**DIRECTIONS**. Please print exactly the lines below, from the start of the material up to and including the line with "turquoise cap [594,218,648,262]", but none of the pictures.

#### RECORD EXCERPTS

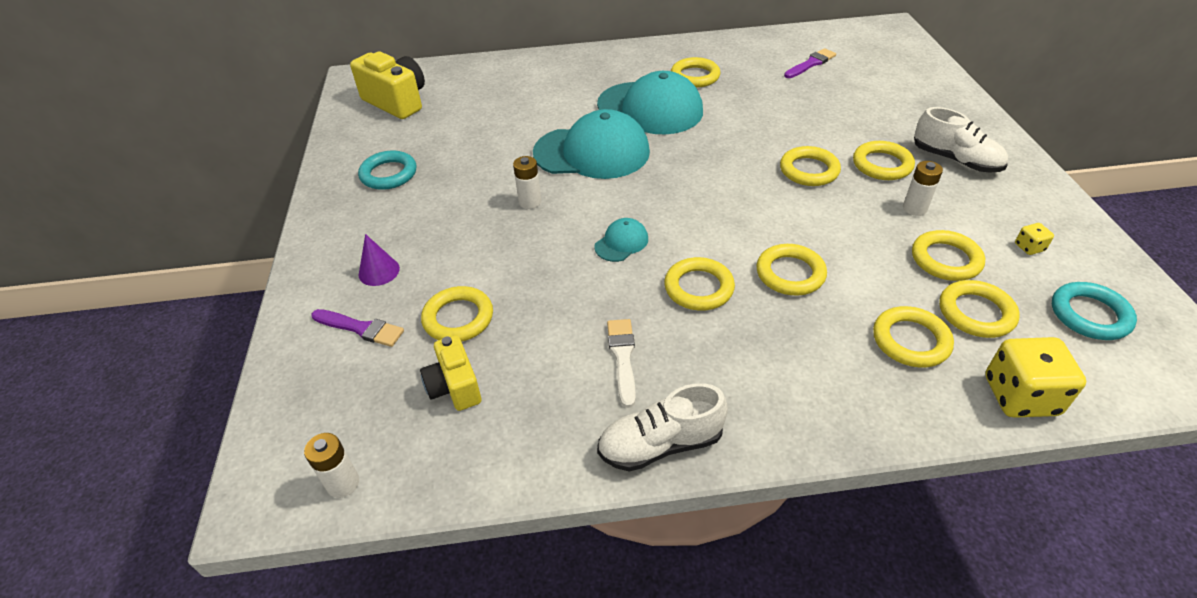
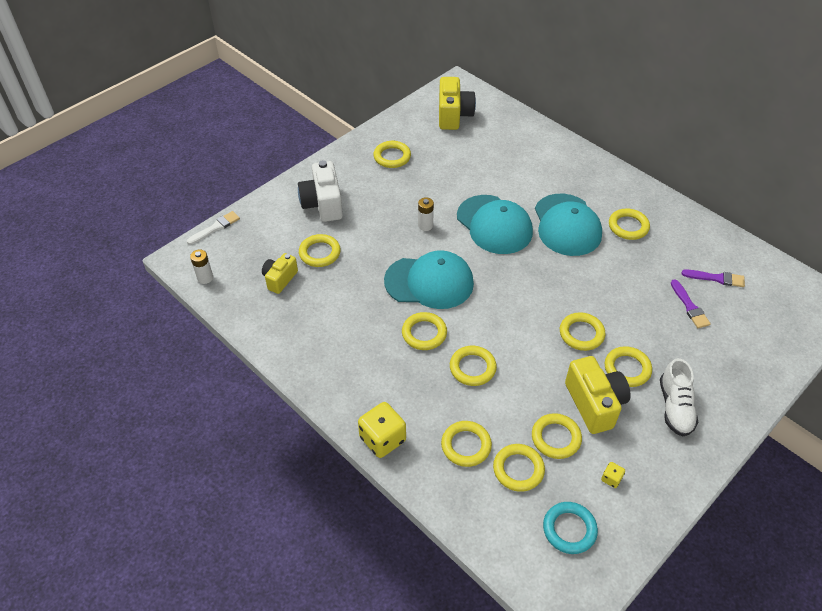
camera: 50 degrees right, 5 degrees up
purple brush [311,309,404,347] -> purple brush moved to [671,279,711,328]
turquoise ring [358,151,416,190] -> yellow ring [373,141,411,168]
purple cone [359,234,400,286] -> white camera [298,160,343,222]
turquoise cap [594,218,648,262] -> turquoise cap [384,250,474,309], size x2.26
white shoe [597,383,728,472] -> none
white brush [607,319,636,408] -> white brush moved to [187,211,240,245]
white battery [903,161,943,216] -> yellow camera [565,356,631,434]
yellow dice [985,337,1087,418] -> yellow dice moved to [358,402,406,458]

########

**EXPECTED OUTPUT**.
camera: 50 degrees right, 5 degrees up
purple brush [311,309,404,347] -> purple brush moved to [671,279,711,328]
turquoise ring [358,151,416,190] -> yellow ring [373,141,411,168]
purple cone [359,234,400,286] -> white camera [298,160,343,222]
turquoise cap [594,218,648,262] -> turquoise cap [384,250,474,309], size x2.26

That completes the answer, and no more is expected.